---------- EXTRACTED ENTRIES ----------

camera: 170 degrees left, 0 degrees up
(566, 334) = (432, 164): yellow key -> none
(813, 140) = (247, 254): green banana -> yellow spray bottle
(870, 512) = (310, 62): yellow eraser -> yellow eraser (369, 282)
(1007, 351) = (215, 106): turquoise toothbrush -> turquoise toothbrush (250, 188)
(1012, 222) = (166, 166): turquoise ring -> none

----------
---------- EXTRACTED ENTRIES ----------

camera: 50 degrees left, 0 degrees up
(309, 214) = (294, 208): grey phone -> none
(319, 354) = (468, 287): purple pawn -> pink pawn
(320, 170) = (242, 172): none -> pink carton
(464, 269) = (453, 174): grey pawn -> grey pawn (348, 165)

----------

▸ YOUR OBJECTIVE: In the entries above, which lines hold the string "pawn"? Report all of them.

▸ EXERCISE RESPONSE:
(319, 354) = (468, 287): purple pawn -> pink pawn
(464, 269) = (453, 174): grey pawn -> grey pawn (348, 165)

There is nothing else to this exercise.